--- INPUT DATA Enclosed Below ---

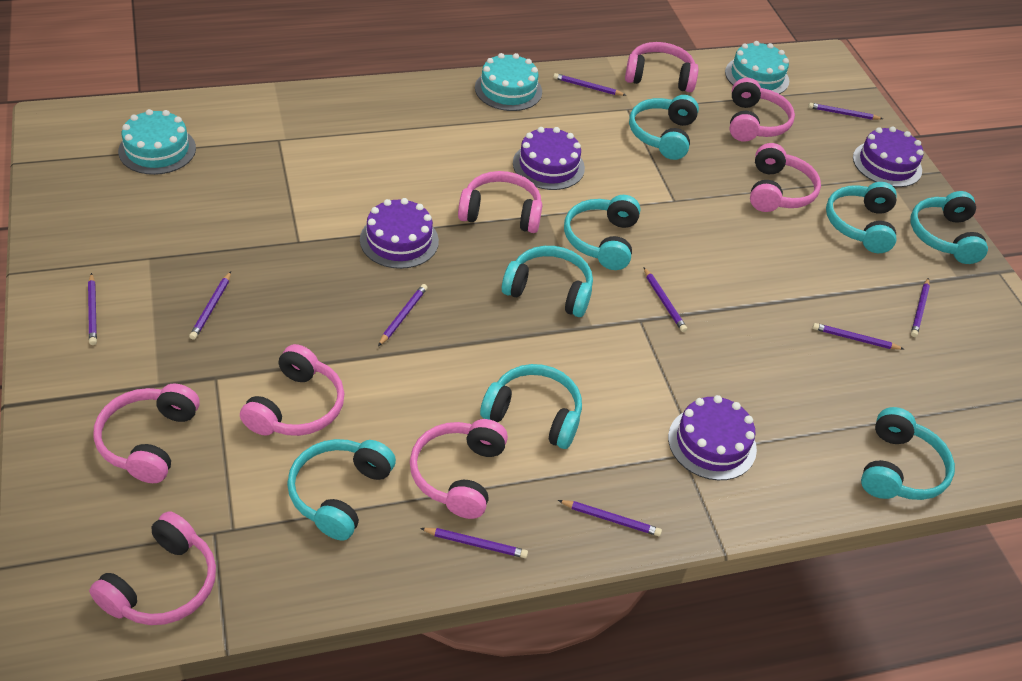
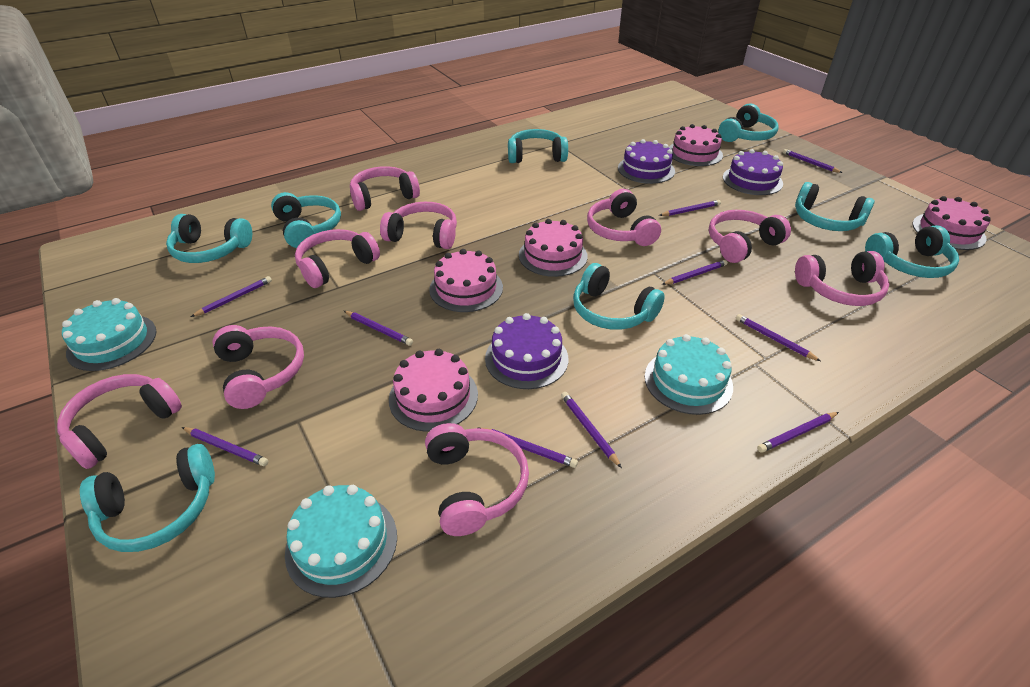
pink cake: 0 -> 5
pink headphones: 8 -> 9
purple cake: 4 -> 3

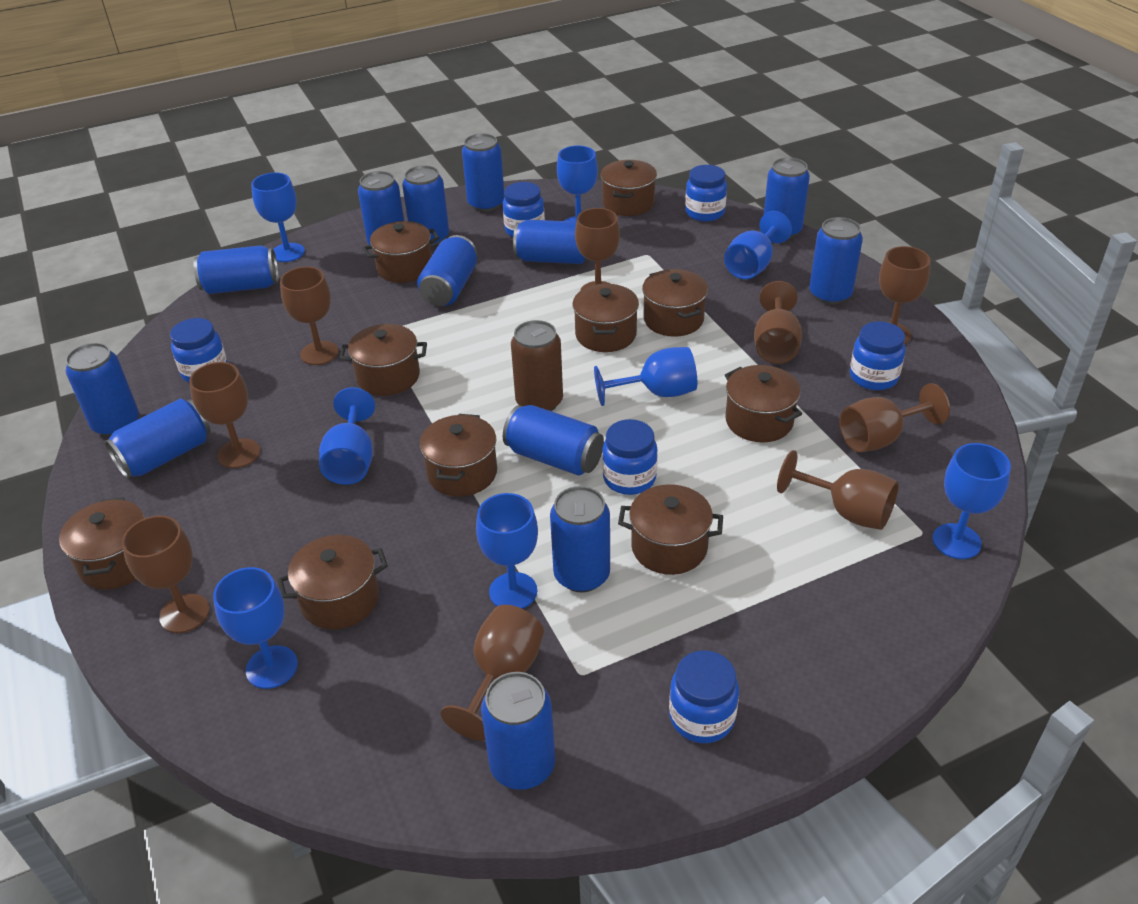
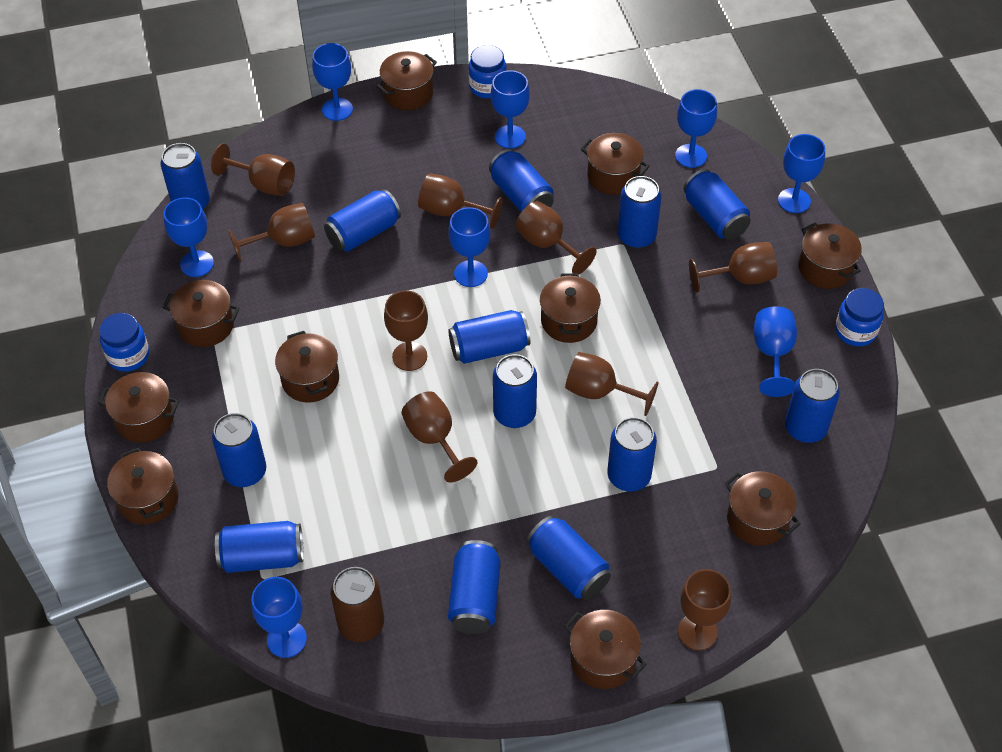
blue jar: 6 -> 3

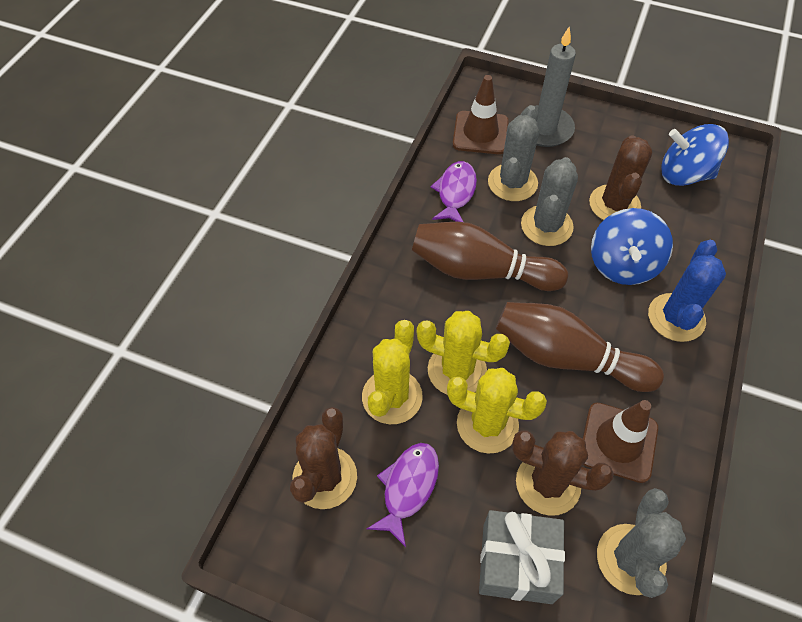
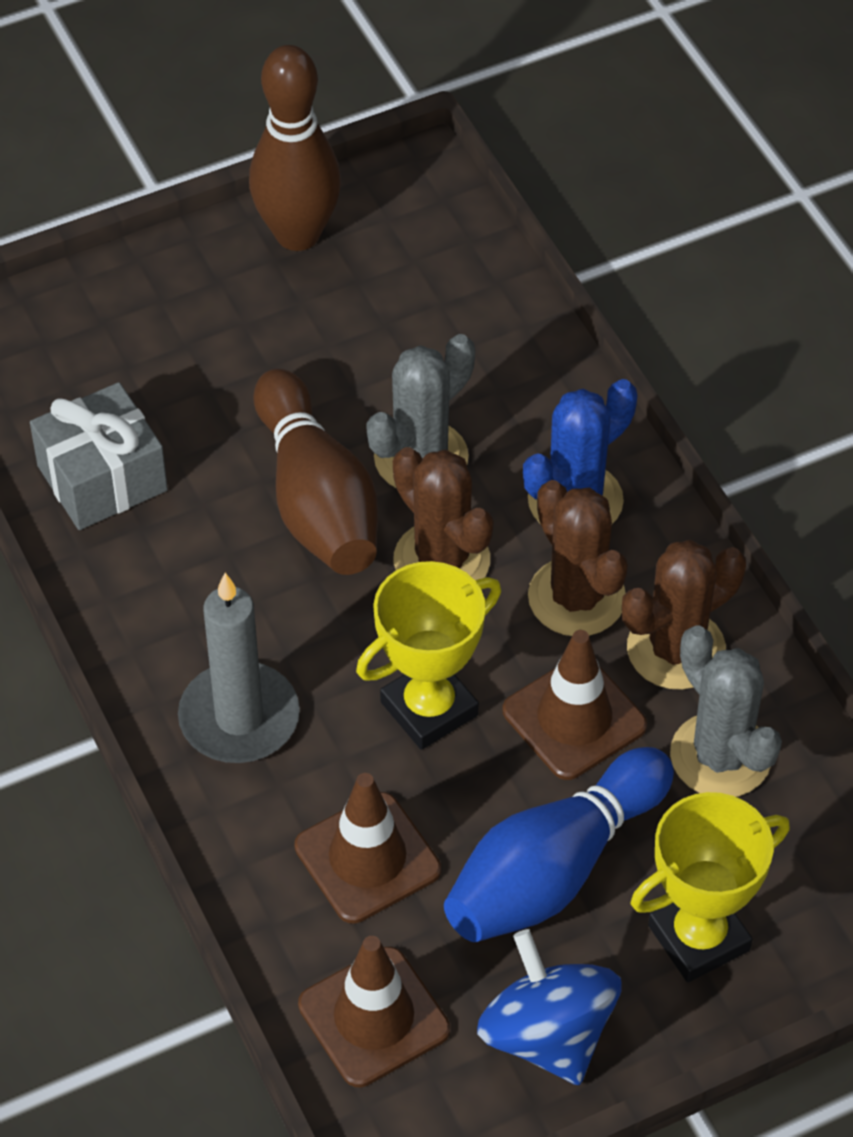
blue bowling pin: 0 -> 1
blue spinning top: 2 -> 1
brown traffic cone: 2 -> 3
grey cactus: 3 -> 2
purple fish: 2 -> 0
yellow cactus: 3 -> 0
yellow trophy: 0 -> 2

--- End of Enclosed INPUT DATA ---

● EXERCISE GOAL
Return all records above verbatim without their pictures.

● EXPECTED OUTPUT
pink cake: 0 -> 5
pink headphones: 8 -> 9
purple cake: 4 -> 3

blue jar: 6 -> 3

blue bowling pin: 0 -> 1
blue spinning top: 2 -> 1
brown traffic cone: 2 -> 3
grey cactus: 3 -> 2
purple fish: 2 -> 0
yellow cactus: 3 -> 0
yellow trophy: 0 -> 2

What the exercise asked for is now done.